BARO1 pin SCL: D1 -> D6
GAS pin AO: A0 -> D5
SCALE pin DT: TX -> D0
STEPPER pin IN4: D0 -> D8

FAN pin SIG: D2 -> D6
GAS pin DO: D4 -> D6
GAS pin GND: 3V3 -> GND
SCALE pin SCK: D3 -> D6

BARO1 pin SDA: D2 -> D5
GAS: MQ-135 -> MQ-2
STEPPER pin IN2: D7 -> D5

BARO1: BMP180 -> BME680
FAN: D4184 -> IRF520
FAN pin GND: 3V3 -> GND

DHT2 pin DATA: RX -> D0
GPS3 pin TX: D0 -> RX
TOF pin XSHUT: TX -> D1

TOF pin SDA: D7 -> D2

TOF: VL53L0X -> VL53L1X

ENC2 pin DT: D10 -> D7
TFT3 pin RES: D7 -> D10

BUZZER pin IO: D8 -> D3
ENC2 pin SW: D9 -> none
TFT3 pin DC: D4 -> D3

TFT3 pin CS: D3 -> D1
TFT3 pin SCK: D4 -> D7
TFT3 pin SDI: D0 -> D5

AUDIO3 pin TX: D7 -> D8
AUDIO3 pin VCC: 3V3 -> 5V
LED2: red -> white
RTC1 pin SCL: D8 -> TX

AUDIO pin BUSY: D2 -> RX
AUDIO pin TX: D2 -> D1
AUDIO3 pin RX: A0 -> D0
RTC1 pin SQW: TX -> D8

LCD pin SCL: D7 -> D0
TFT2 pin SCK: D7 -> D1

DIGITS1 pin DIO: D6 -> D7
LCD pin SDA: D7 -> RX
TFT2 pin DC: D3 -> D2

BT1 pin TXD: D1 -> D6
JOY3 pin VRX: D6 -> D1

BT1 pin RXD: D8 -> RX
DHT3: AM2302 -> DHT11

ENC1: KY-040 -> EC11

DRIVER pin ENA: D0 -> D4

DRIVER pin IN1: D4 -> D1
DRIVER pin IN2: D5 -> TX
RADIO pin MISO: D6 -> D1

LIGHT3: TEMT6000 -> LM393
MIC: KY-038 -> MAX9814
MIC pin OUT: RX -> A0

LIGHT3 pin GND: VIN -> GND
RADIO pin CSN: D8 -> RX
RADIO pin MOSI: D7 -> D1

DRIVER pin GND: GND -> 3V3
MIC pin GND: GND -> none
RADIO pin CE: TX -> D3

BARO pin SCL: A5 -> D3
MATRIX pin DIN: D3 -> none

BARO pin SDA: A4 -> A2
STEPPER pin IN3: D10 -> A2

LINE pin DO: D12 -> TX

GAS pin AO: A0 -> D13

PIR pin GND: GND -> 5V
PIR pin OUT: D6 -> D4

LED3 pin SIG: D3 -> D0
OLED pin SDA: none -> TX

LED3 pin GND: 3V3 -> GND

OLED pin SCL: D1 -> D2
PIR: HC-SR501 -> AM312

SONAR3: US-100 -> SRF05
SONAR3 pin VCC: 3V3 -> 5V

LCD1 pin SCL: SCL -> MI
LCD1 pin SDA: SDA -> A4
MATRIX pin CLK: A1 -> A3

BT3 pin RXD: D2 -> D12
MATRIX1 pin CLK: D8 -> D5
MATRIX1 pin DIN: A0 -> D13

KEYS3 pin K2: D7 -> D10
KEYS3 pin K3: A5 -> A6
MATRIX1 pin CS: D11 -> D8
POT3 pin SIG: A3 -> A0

- - - -

Task goal: Only the lines above, from the first through the one holding "BARO pin SCL: A5 -> D3", are to be output, and they must be copied exactly.

Written answer:
BARO1 pin SCL: D1 -> D6
GAS pin AO: A0 -> D5
SCALE pin DT: TX -> D0
STEPPER pin IN4: D0 -> D8

FAN pin SIG: D2 -> D6
GAS pin DO: D4 -> D6
GAS pin GND: 3V3 -> GND
SCALE pin SCK: D3 -> D6

BARO1 pin SDA: D2 -> D5
GAS: MQ-135 -> MQ-2
STEPPER pin IN2: D7 -> D5

BARO1: BMP180 -> BME680
FAN: D4184 -> IRF520
FAN pin GND: 3V3 -> GND

DHT2 pin DATA: RX -> D0
GPS3 pin TX: D0 -> RX
TOF pin XSHUT: TX -> D1

TOF pin SDA: D7 -> D2

TOF: VL53L0X -> VL53L1X

ENC2 pin DT: D10 -> D7
TFT3 pin RES: D7 -> D10

BUZZER pin IO: D8 -> D3
ENC2 pin SW: D9 -> none
TFT3 pin DC: D4 -> D3

TFT3 pin CS: D3 -> D1
TFT3 pin SCK: D4 -> D7
TFT3 pin SDI: D0 -> D5

AUDIO3 pin TX: D7 -> D8
AUDIO3 pin VCC: 3V3 -> 5V
LED2: red -> white
RTC1 pin SCL: D8 -> TX

AUDIO pin BUSY: D2 -> RX
AUDIO pin TX: D2 -> D1
AUDIO3 pin RX: A0 -> D0
RTC1 pin SQW: TX -> D8

LCD pin SCL: D7 -> D0
TFT2 pin SCK: D7 -> D1

DIGITS1 pin DIO: D6 -> D7
LCD pin SDA: D7 -> RX
TFT2 pin DC: D3 -> D2

BT1 pin TXD: D1 -> D6
JOY3 pin VRX: D6 -> D1

BT1 pin RXD: D8 -> RX
DHT3: AM2302 -> DHT11

ENC1: KY-040 -> EC11

DRIVER pin ENA: D0 -> D4

DRIVER pin IN1: D4 -> D1
DRIVER pin IN2: D5 -> TX
RADIO pin MISO: D6 -> D1

LIGHT3: TEMT6000 -> LM393
MIC: KY-038 -> MAX9814
MIC pin OUT: RX -> A0

LIGHT3 pin GND: VIN -> GND
RADIO pin CSN: D8 -> RX
RADIO pin MOSI: D7 -> D1

DRIVER pin GND: GND -> 3V3
MIC pin GND: GND -> none
RADIO pin CE: TX -> D3

BARO pin SCL: A5 -> D3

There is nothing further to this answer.